» Work instruction: From the line below that contains "C5: 22nF (GND, P3/2) -> 22nF (GND, SIG21)" to the line that contains "U3: NOT (in", repeat every line exactly, both ends included, and nothing else.

» Extracted data:
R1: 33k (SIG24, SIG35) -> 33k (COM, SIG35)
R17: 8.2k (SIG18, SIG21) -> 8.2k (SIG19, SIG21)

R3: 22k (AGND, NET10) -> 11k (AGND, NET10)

* * *

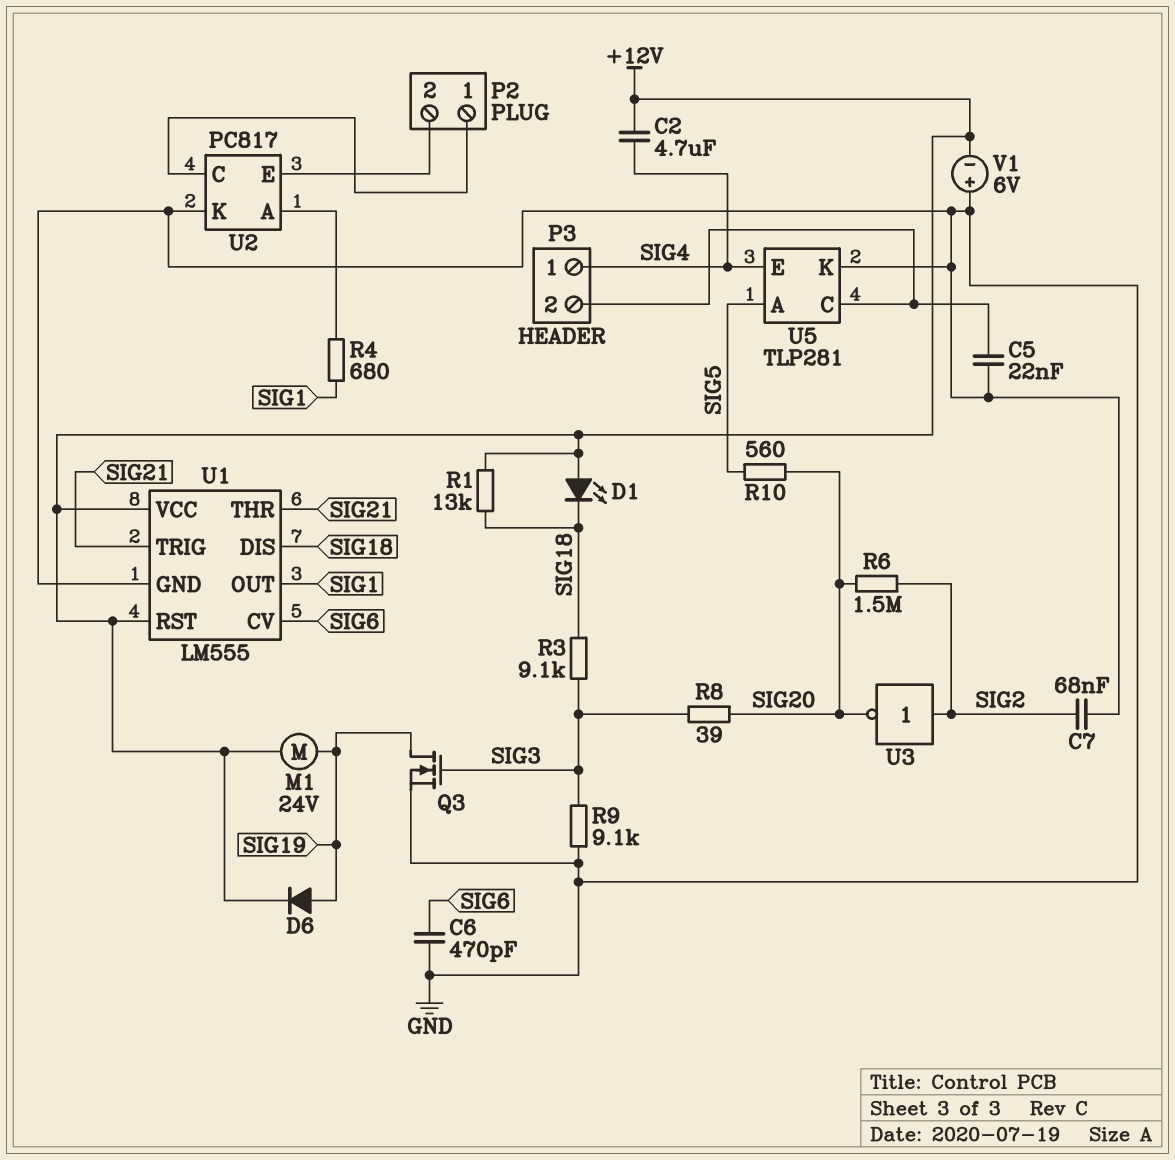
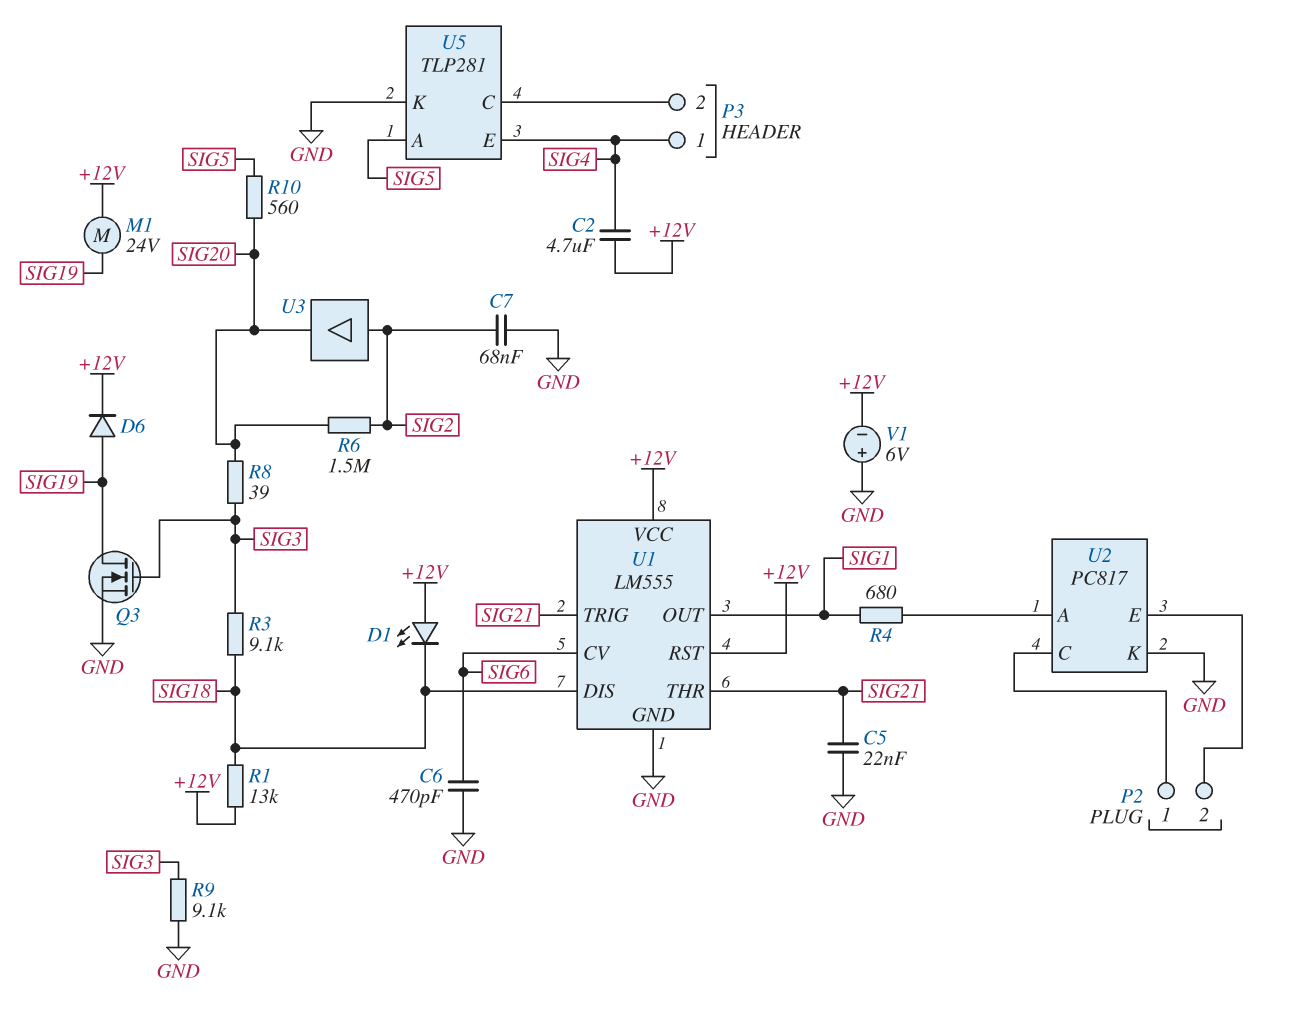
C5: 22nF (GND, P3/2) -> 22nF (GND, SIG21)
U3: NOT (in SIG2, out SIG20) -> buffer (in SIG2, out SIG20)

» Solution to the exercise:
C5: 22nF (GND, P3/2) -> 22nF (GND, SIG21)
U3: NOT (in SIG2, out SIG20) -> buffer (in SIG2, out SIG20)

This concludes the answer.